_What is expected_
Retype, exactly as they appear below, the lines between the line holding "red 2x3 brick" and the line holding "black 1x1 brick", both ends included.

Provided data Start Marker

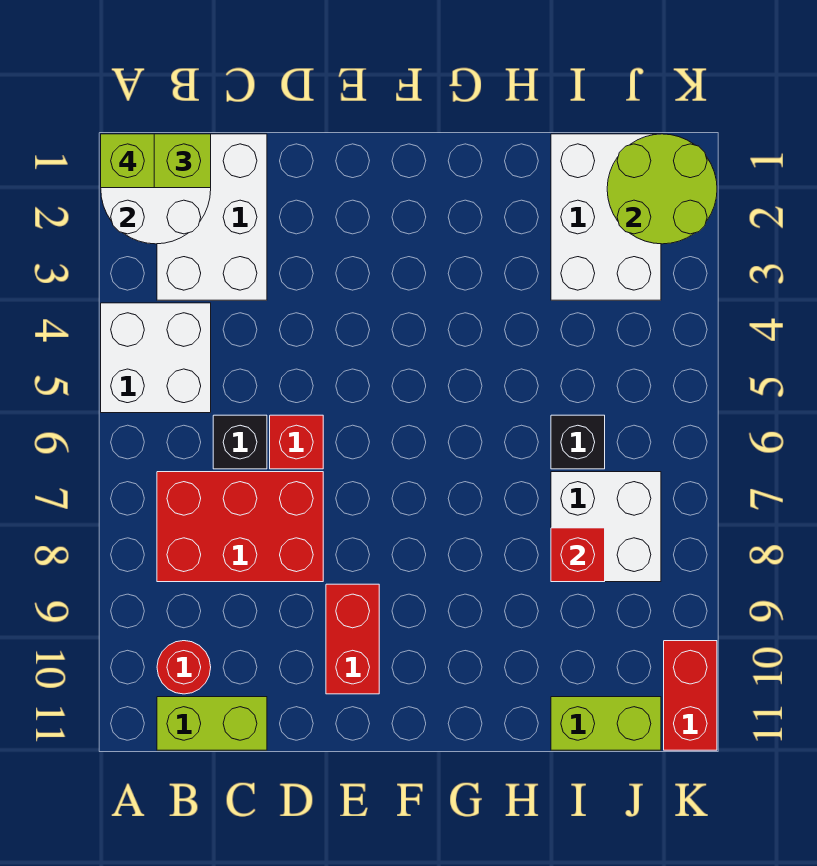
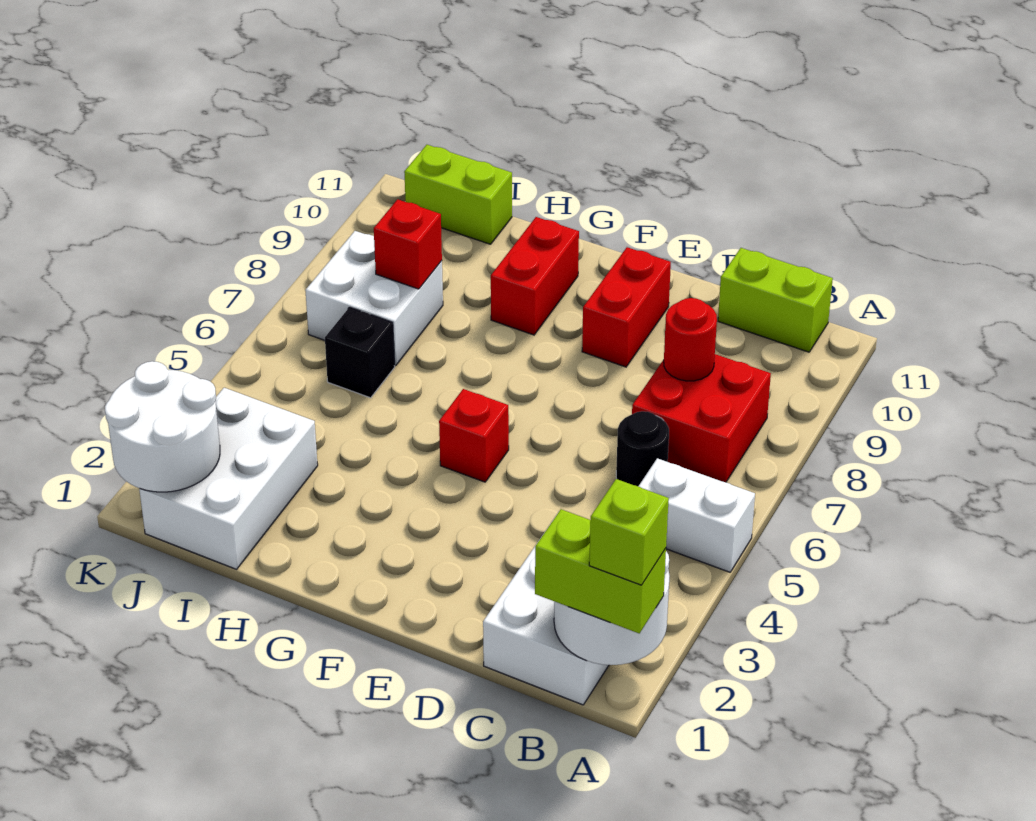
white 2x2 brick [101,303,211,413] -> white 1x2 brick [638,458,755,572]
red 2x3 brick [157,472,323,582] -> red 2x2 brick [632,354,771,482]
red 1x1 round brick [157,641,211,694] -> red 1x1 round brick moved to [664,298,717,381]
black 1x1 brick [213,415,267,469] -> black 1x1 round brick [616,411,669,486]
red 1x1 brick [270,415,323,469] -> red 1x1 brick moved to [439,389,509,482]
lime 2x2 round brick [607,134,717,244] -> white 2x2 round brick [105,361,220,492]
red 1x2 brick [664,641,717,750] -> red 1x2 brick moved to [491,217,579,335]

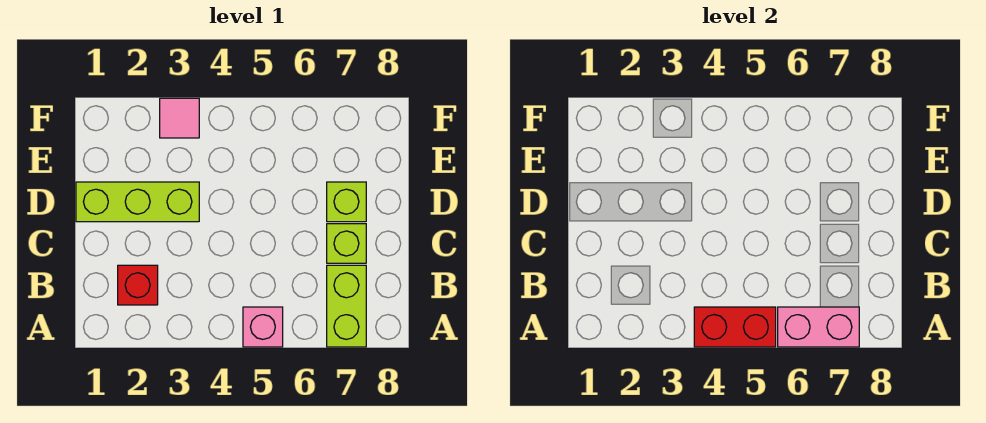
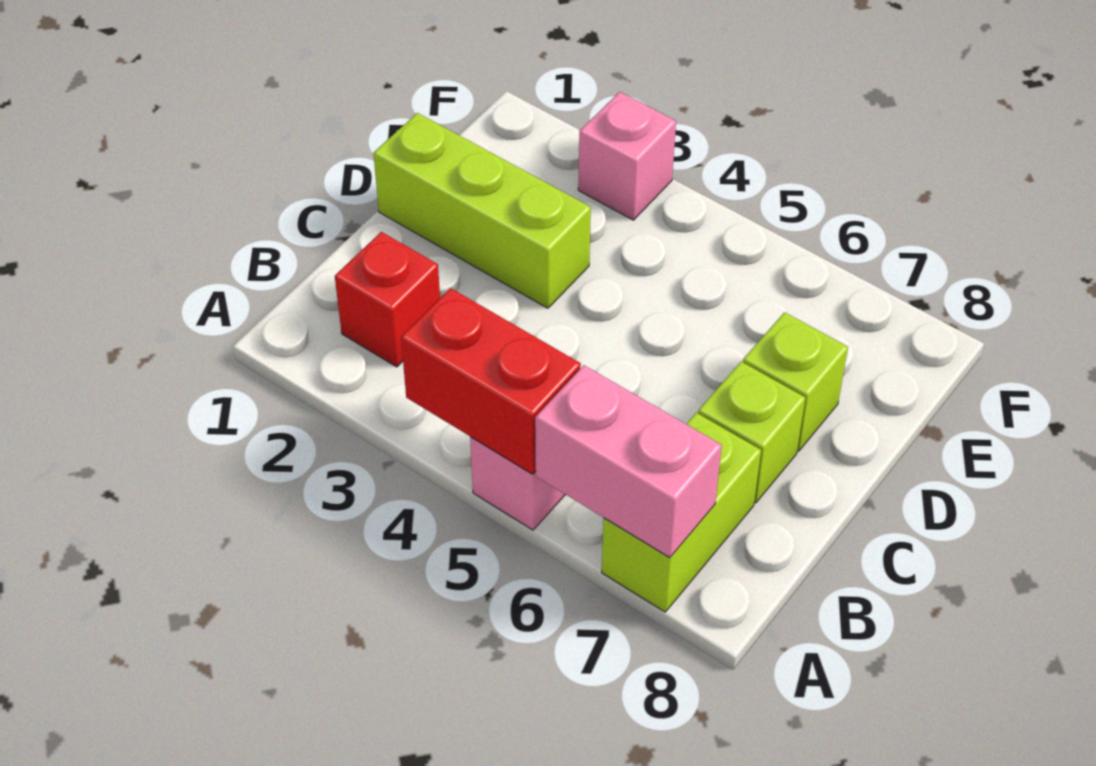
pink 1x1 tile [160,98,199,138] -> pink 1x1 brick [578,92,676,220]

Provided data End Marker

_Answer box_
red 2x3 brick [157,472,323,582] -> red 2x2 brick [632,354,771,482]
red 1x1 round brick [157,641,211,694] -> red 1x1 round brick moved to [664,298,717,381]
black 1x1 brick [213,415,267,469] -> black 1x1 round brick [616,411,669,486]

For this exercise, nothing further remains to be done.